> _Exercise prompt_: Everything from the line that contains "Scanner Monitor: [2088,381,2472,538]" through the last line of the listing must be copied exactly, with both of those lines included and no others.

> _Material to process_:
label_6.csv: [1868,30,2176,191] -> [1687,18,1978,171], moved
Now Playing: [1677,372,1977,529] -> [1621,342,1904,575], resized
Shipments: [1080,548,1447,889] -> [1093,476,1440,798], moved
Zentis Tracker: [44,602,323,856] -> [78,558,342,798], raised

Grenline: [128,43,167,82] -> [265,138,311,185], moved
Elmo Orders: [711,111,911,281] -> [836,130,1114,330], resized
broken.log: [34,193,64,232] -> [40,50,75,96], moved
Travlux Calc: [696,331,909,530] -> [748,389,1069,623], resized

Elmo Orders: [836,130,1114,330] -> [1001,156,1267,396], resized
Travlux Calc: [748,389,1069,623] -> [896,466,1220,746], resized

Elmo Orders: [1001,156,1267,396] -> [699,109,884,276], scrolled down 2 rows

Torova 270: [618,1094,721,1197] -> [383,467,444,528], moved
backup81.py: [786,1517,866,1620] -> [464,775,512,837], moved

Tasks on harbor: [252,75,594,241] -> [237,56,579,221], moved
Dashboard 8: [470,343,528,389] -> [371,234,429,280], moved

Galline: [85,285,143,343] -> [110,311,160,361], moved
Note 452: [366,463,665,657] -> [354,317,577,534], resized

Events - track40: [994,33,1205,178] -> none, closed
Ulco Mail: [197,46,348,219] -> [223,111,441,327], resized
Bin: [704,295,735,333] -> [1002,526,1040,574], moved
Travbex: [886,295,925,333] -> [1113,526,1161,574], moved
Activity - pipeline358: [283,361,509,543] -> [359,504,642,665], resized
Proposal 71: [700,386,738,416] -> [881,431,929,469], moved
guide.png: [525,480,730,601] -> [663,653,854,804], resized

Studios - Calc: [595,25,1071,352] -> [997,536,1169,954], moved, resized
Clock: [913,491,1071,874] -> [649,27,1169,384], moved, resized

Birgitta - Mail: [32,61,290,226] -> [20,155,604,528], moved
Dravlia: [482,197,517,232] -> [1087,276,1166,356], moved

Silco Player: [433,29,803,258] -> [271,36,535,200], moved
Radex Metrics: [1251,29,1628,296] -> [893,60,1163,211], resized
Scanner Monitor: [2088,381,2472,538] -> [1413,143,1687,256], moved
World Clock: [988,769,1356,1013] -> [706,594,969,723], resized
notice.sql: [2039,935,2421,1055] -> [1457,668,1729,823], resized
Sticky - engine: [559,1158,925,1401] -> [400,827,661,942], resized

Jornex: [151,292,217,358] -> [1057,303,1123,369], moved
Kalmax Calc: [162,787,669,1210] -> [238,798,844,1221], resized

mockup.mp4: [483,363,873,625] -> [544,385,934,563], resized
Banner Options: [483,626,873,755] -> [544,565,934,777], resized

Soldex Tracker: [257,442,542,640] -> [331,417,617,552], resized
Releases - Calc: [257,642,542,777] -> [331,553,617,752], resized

> _Exercise result_:
Scanner Monitor: [2088,381,2472,538] -> [1413,143,1687,256], moved
World Clock: [988,769,1356,1013] -> [706,594,969,723], resized
notice.sql: [2039,935,2421,1055] -> [1457,668,1729,823], resized
Sticky - engine: [559,1158,925,1401] -> [400,827,661,942], resized

Jornex: [151,292,217,358] -> [1057,303,1123,369], moved
Kalmax Calc: [162,787,669,1210] -> [238,798,844,1221], resized

mockup.mp4: [483,363,873,625] -> [544,385,934,563], resized
Banner Options: [483,626,873,755] -> [544,565,934,777], resized

Soldex Tracker: [257,442,542,640] -> [331,417,617,552], resized
Releases - Calc: [257,642,542,777] -> [331,553,617,752], resized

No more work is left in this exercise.